What you have to do: Keep only those lines of the records that include the string "hammer".

--- Study material Enclosed Below ---

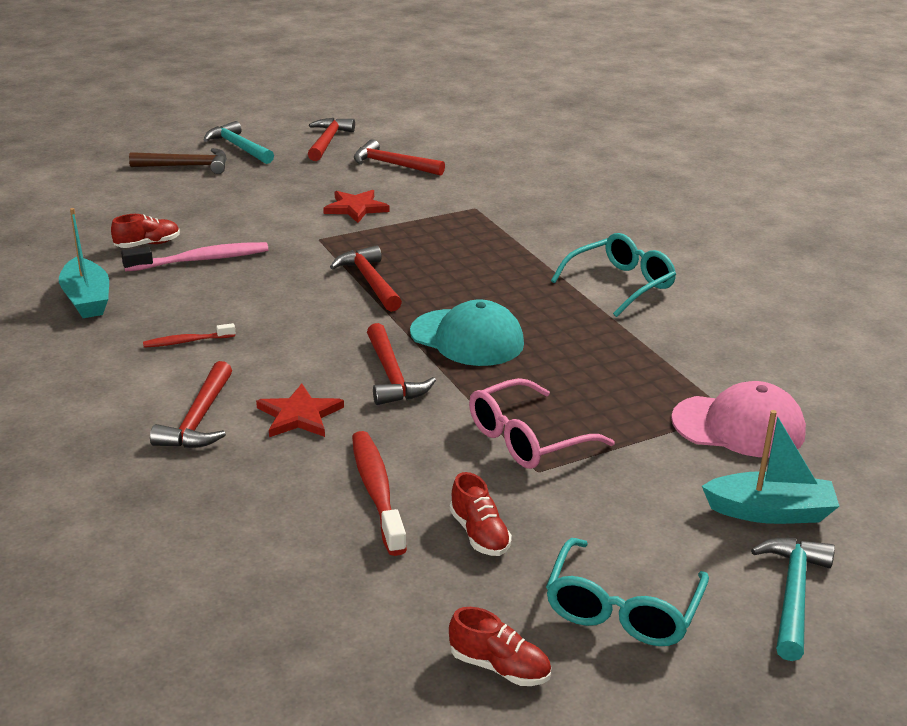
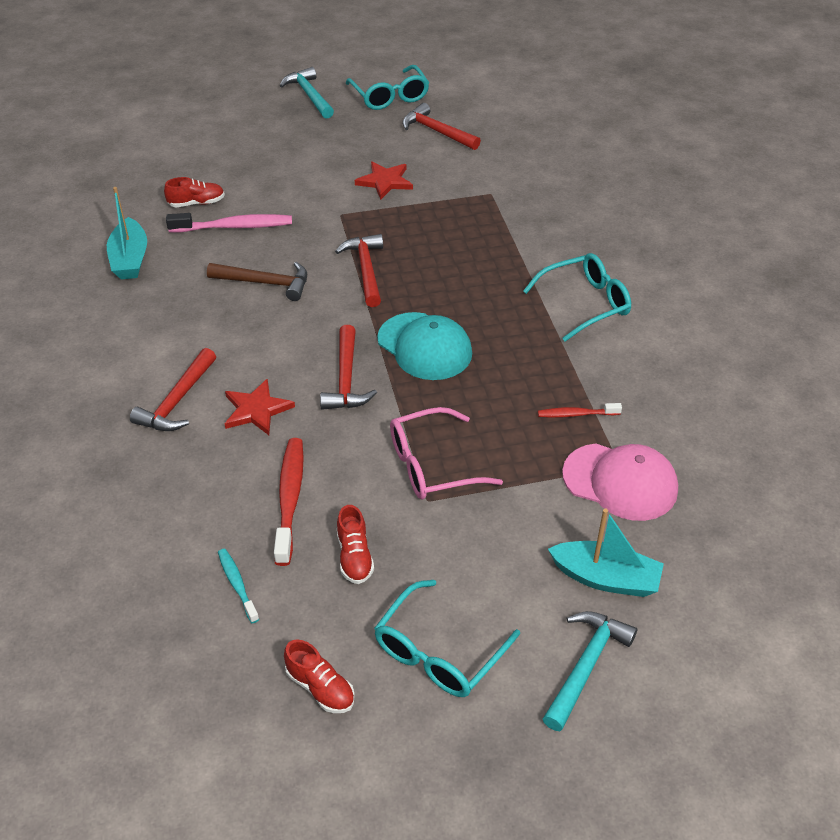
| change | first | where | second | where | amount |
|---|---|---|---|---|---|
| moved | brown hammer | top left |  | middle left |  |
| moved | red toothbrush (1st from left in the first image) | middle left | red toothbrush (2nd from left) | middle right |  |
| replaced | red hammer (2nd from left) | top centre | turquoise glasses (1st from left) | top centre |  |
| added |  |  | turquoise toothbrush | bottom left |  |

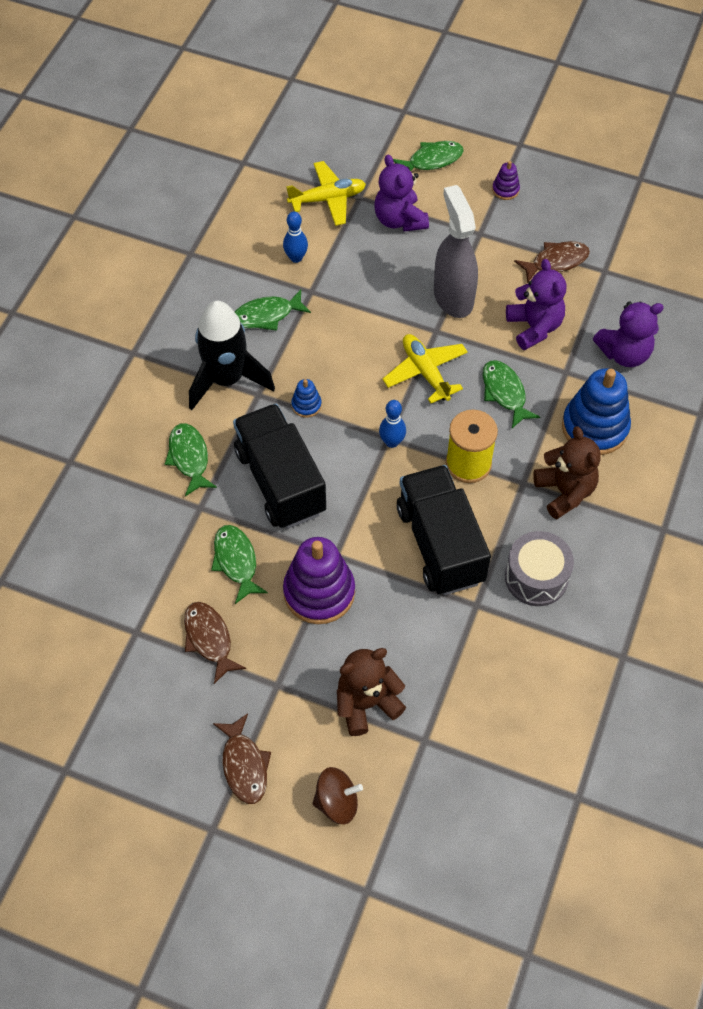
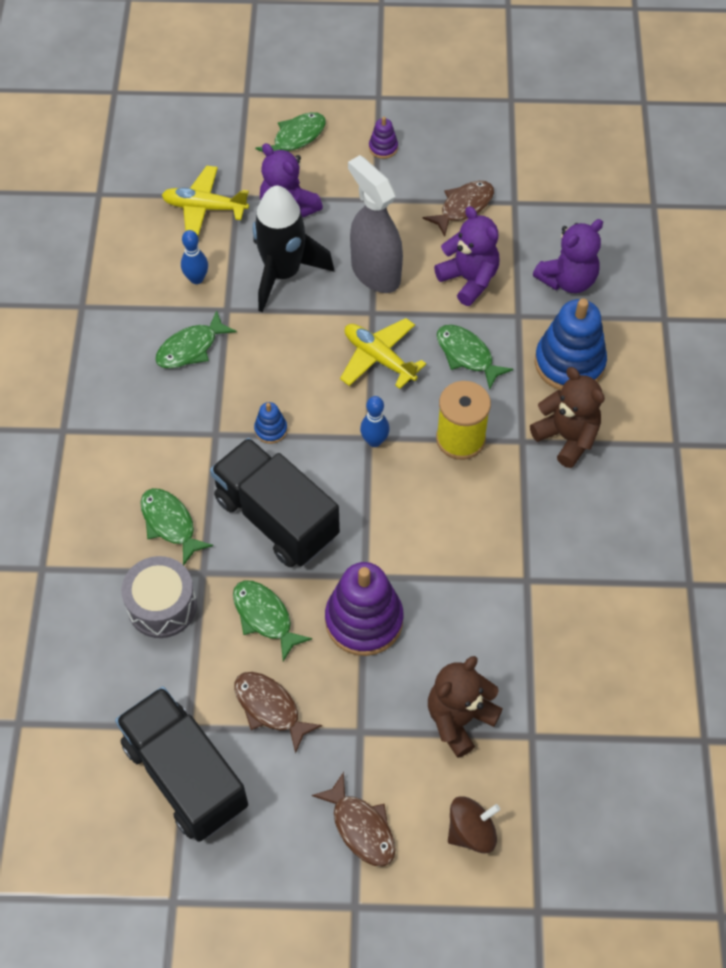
| change | first | where | second | where | amount |
|---|---|---|---|---|---|
| moved | black rocket | middle left |  | top centre |  |
| turned | yellow plane (1st from left) | top centre |  | top left | 135 degrees counterclockwise |
| moved | black truck (2nd from left in the first image) | centre | black truck (1st from left) | bottom left |  |
| moved | grey drum | middle right |  | middle left |  |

--- End of Enclosed Study material ---

Written response:
| moved | brown hammer | top left |  | middle left |  |
| replaced | red hammer (2nd from left) | top centre | turquoise glasses (1st from left) | top centre |  |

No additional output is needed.